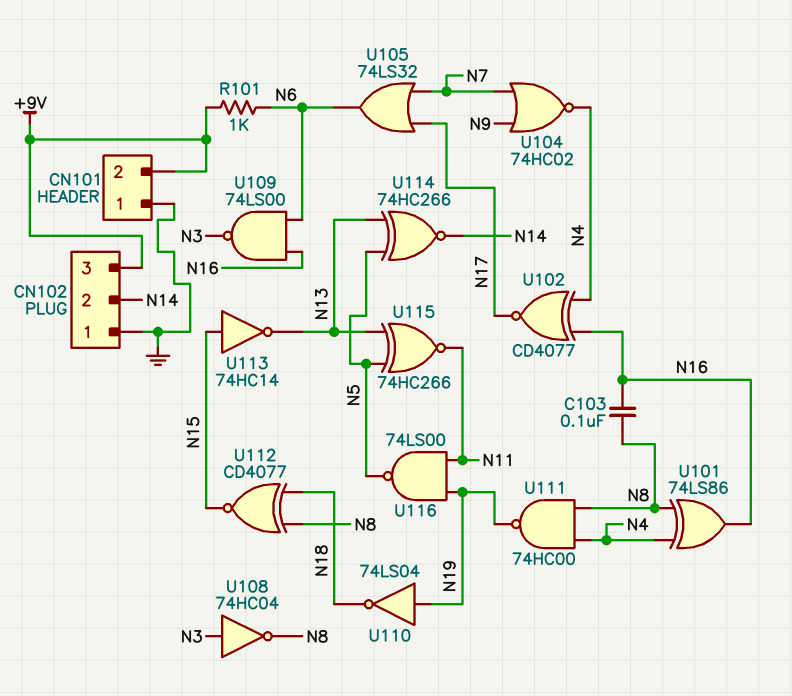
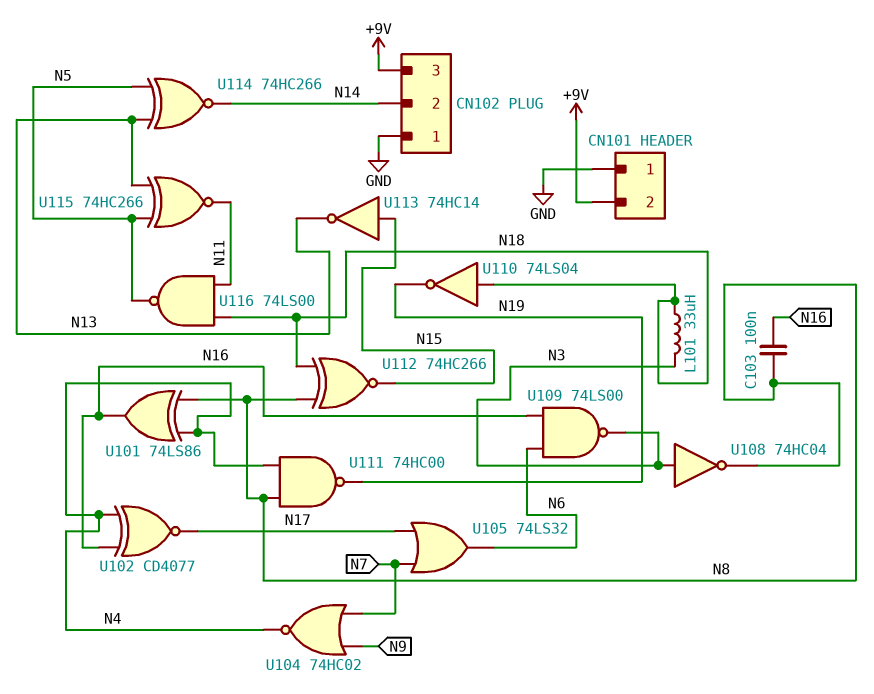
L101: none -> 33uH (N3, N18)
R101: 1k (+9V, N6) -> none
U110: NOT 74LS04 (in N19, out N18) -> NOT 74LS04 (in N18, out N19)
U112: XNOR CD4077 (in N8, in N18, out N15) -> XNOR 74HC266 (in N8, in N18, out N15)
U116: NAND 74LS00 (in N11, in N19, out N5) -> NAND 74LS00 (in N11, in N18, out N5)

◆ WHAT TO WORK ON
Retype, exactly as written, each line from the one containing "U110: NOT 74LS04" through the last line of the listing above, and leave out all other lines.

◆ EXERCISE RESPONSE
U110: NOT 74LS04 (in N19, out N18) -> NOT 74LS04 (in N18, out N19)
U112: XNOR CD4077 (in N8, in N18, out N15) -> XNOR 74HC266 (in N8, in N18, out N15)
U116: NAND 74LS00 (in N11, in N19, out N5) -> NAND 74LS00 (in N11, in N18, out N5)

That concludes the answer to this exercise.